WHAT YOU HAVE TO DO =
After locating "U5 pin CANH: N26 -> N23" in the listing below, copy that line and each one after it exactly, ending with the line that has "R2: none -> 68k (DRV, U1/PB1)".

EXERCISE MATERIALS =

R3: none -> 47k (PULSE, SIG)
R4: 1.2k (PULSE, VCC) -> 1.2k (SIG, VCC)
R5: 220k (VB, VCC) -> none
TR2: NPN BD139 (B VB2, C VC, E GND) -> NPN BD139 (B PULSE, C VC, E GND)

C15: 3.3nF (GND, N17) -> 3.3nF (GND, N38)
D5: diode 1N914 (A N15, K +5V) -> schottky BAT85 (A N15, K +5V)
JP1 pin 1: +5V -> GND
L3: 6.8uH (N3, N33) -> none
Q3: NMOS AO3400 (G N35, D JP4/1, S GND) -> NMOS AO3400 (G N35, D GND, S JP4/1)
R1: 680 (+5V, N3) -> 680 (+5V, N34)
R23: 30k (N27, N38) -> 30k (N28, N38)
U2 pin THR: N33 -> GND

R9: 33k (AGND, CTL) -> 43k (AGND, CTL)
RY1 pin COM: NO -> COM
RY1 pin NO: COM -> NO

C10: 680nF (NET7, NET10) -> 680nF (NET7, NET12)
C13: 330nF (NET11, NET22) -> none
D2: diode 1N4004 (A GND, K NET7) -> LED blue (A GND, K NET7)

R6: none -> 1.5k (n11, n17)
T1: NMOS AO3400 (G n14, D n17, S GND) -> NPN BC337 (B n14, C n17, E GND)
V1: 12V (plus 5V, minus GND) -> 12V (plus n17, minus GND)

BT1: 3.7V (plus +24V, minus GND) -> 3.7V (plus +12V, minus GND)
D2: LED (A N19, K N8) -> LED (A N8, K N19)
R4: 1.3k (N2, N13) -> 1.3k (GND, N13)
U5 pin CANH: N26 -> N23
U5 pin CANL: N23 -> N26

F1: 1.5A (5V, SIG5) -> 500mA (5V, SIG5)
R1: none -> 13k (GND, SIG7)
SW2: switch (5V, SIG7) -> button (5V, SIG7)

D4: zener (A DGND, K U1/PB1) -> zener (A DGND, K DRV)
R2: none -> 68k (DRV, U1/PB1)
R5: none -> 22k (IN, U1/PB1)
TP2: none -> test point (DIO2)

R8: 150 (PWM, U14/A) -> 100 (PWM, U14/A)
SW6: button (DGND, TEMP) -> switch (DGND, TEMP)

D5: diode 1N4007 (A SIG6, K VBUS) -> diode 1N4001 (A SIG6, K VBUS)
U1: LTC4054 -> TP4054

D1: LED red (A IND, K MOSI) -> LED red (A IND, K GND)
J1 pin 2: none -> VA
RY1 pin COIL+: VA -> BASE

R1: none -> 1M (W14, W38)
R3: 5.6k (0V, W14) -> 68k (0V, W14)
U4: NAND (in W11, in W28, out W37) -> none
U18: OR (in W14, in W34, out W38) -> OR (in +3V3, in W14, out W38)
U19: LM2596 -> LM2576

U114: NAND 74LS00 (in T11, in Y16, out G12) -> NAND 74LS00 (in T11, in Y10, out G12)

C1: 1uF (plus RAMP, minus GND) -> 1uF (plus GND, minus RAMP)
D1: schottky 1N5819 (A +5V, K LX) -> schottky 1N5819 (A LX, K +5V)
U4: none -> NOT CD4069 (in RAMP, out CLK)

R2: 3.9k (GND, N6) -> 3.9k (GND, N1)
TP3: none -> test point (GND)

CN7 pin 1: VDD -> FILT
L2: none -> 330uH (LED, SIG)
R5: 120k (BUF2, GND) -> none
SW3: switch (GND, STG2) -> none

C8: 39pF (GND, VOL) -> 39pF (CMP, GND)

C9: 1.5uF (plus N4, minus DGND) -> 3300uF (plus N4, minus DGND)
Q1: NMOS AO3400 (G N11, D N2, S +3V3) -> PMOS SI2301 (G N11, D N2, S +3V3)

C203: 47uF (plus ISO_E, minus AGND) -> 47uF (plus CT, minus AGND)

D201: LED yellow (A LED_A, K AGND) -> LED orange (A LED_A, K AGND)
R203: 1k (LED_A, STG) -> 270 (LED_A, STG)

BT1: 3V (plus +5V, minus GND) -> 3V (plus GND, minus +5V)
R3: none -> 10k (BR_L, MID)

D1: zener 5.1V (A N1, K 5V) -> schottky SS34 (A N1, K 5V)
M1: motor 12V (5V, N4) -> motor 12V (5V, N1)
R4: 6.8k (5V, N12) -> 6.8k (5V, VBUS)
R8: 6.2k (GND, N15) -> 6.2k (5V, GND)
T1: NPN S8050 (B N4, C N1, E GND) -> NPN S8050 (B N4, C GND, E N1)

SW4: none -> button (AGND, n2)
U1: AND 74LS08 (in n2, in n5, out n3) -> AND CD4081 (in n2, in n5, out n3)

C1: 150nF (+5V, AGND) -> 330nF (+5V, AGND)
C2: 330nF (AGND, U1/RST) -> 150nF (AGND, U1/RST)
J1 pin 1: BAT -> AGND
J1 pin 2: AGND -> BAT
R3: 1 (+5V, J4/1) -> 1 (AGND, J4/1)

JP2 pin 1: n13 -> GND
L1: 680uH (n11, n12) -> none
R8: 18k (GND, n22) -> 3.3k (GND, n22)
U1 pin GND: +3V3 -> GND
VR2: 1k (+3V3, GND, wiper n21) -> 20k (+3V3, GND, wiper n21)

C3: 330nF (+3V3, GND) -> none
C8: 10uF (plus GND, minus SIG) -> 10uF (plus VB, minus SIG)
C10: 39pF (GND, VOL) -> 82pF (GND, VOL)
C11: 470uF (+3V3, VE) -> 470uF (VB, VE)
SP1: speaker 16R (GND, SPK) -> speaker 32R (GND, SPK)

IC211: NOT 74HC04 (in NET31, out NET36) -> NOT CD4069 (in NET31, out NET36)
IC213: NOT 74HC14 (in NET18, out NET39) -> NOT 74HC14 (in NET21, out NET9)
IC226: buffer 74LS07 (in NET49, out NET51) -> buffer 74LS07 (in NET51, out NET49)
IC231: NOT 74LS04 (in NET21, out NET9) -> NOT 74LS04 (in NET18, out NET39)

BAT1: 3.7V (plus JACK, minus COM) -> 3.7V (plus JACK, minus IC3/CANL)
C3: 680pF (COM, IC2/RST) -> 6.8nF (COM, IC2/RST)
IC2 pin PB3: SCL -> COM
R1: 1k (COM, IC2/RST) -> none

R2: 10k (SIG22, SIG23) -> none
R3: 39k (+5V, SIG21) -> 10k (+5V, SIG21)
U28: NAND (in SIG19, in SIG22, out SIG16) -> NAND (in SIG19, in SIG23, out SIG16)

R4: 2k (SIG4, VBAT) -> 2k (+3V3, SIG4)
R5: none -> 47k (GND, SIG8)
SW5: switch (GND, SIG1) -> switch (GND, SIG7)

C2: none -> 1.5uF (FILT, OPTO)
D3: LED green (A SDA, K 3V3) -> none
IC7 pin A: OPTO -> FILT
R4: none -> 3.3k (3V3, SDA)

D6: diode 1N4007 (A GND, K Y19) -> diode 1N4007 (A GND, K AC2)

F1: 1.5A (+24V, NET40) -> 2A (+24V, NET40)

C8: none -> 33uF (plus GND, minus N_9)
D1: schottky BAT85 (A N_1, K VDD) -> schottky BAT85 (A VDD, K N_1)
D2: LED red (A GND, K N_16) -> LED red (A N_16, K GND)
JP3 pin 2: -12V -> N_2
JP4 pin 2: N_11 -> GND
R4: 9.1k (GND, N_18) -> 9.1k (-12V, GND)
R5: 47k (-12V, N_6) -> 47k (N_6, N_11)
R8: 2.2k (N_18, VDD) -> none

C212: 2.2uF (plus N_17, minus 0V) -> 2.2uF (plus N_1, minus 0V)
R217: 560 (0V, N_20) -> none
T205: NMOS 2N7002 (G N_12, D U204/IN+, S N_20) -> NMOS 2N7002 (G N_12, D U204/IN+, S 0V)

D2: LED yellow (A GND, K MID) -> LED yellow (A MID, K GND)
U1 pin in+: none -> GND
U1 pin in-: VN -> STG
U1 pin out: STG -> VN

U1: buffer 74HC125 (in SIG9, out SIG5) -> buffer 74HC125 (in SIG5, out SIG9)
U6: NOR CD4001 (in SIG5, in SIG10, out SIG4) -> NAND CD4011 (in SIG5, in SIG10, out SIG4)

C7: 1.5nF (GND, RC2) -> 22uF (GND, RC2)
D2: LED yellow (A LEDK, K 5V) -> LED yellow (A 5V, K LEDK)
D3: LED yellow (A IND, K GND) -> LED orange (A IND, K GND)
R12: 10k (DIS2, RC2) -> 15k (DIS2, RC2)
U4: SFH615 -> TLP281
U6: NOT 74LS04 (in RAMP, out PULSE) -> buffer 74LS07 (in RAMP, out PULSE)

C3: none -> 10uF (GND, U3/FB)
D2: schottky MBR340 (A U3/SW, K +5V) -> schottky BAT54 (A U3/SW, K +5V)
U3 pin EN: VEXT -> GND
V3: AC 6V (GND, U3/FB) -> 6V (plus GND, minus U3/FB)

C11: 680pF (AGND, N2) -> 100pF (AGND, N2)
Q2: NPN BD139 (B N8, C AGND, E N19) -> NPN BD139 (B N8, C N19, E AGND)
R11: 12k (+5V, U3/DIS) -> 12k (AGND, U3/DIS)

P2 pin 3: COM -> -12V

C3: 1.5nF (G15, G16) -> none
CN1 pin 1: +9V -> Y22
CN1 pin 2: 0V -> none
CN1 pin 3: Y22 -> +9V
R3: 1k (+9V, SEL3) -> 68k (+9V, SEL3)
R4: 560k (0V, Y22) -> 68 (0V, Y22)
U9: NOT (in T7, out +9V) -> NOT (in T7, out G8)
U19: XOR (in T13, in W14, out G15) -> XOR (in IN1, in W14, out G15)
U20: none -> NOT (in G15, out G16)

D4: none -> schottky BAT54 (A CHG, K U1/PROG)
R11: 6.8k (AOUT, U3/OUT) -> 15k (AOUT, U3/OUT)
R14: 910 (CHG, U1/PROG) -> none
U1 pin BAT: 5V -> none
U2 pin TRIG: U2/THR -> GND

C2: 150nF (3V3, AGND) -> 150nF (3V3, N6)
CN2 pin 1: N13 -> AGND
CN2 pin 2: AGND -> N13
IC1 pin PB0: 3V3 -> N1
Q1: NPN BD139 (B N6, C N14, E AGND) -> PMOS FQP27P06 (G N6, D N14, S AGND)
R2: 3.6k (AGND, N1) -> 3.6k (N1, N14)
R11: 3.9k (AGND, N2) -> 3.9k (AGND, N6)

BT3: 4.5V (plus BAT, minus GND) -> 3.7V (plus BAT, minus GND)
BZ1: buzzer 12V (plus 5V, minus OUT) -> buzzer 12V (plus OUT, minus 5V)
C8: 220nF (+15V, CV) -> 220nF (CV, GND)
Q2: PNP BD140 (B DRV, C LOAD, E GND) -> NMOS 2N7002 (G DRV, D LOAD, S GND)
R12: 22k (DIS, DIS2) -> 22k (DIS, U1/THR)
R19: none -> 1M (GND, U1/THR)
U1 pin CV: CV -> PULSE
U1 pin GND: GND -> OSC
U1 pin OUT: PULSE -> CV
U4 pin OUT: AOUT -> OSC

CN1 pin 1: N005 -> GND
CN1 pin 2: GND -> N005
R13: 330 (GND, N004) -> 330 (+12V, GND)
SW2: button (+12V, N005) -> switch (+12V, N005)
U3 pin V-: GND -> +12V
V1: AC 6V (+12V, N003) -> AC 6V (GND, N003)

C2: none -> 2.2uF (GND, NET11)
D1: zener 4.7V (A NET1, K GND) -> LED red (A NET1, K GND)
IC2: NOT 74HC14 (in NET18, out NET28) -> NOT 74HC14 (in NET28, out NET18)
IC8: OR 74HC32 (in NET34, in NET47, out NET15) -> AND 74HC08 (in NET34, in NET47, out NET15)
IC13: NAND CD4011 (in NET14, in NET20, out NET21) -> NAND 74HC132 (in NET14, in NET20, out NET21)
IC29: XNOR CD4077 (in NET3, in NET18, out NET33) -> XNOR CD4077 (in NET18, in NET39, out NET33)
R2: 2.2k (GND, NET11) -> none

ANSWER SPACE =
U5 pin CANH: N26 -> N23
U5 pin CANL: N23 -> N26

F1: 1.5A (5V, SIG5) -> 500mA (5V, SIG5)
R1: none -> 13k (GND, SIG7)
SW2: switch (5V, SIG7) -> button (5V, SIG7)

D4: zener (A DGND, K U1/PB1) -> zener (A DGND, K DRV)
R2: none -> 68k (DRV, U1/PB1)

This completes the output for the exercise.